- Task statement: Update the data below, replacing each "satin gray dress" with "satin black dress" and keeping everything else the same. Leave the pictures out of your version.

Collected data entries

[Start of section]

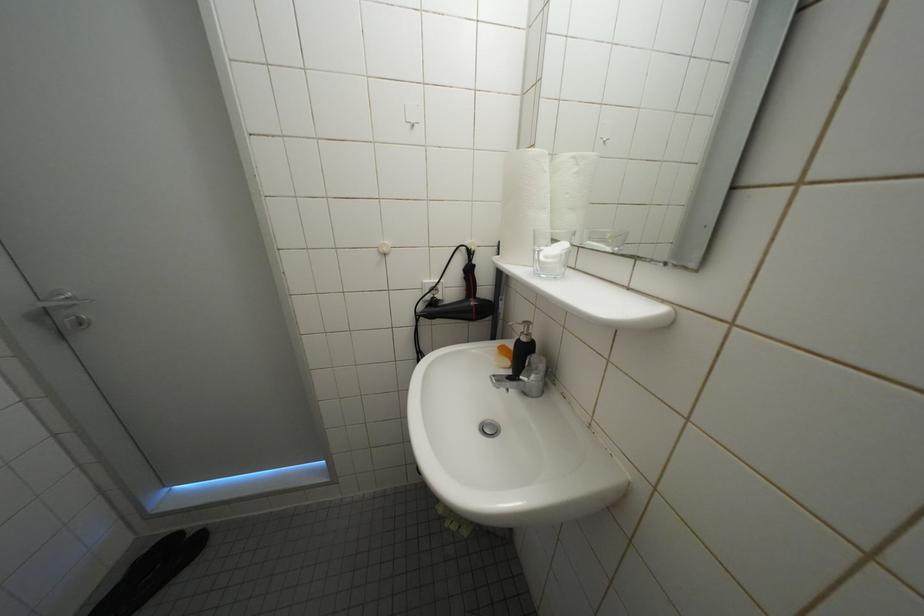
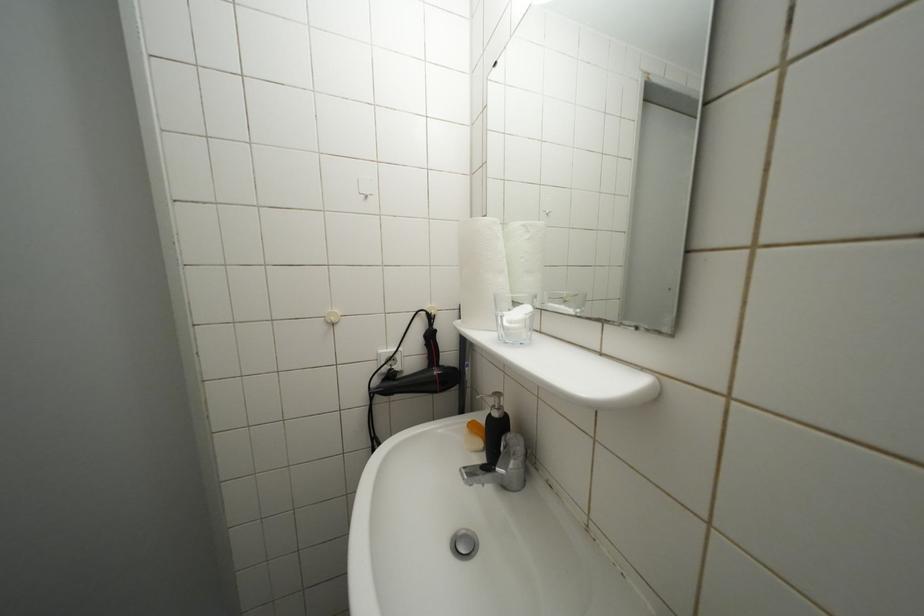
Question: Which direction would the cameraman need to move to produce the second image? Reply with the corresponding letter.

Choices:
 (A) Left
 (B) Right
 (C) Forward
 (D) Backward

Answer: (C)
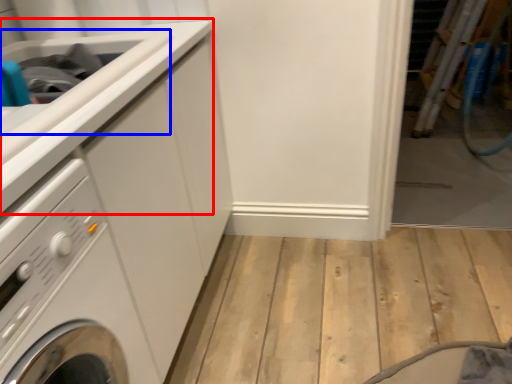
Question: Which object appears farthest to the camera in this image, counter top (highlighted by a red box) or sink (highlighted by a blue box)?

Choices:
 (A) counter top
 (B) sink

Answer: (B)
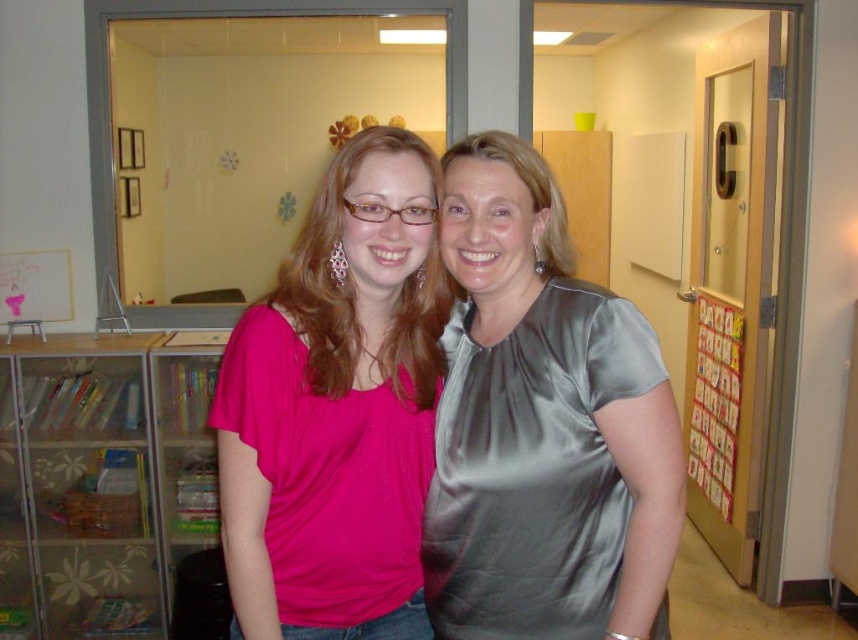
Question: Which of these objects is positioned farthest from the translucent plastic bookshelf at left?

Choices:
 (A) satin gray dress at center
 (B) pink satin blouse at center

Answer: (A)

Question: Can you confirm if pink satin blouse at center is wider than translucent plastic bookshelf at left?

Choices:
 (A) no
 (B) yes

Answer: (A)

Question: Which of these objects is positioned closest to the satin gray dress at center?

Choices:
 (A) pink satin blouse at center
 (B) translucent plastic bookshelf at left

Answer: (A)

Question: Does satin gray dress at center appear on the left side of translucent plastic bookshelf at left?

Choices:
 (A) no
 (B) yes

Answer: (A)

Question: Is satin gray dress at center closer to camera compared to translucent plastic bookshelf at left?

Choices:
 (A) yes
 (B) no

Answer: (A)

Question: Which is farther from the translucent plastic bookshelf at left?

[End of section]

- Result of the task:
Question: Which direction would the cameraman need to move to produce the second image? Reply with the corresponding letter.

Choices:
 (A) Left
 (B) Right
 (C) Forward
 (D) Backward

Answer: (C)
Question: Which object appears farthest to the camera in this image, counter top (highlighted by a red box) or sink (highlighted by a blue box)?

Choices:
 (A) counter top
 (B) sink

Answer: (B)
Question: Which of these objects is positioned farthest from the translucent plastic bookshelf at left?

Choices:
 (A) satin black dress at center
 (B) pink satin blouse at center

Answer: (A)

Question: Can you confirm if pink satin blouse at center is wider than translucent plastic bookshelf at left?

Choices:
 (A) no
 (B) yes

Answer: (A)

Question: Which of these objects is positioned closest to the satin black dress at center?

Choices:
 (A) pink satin blouse at center
 (B) translucent plastic bookshelf at left

Answer: (A)

Question: Does satin black dress at center appear on the left side of translucent plastic bookshelf at left?

Choices:
 (A) no
 (B) yes

Answer: (A)

Question: Is satin black dress at center closer to camera compared to translucent plastic bookshelf at left?

Choices:
 (A) yes
 (B) no

Answer: (A)

Question: Which is farther from the translucent plastic bookshelf at left?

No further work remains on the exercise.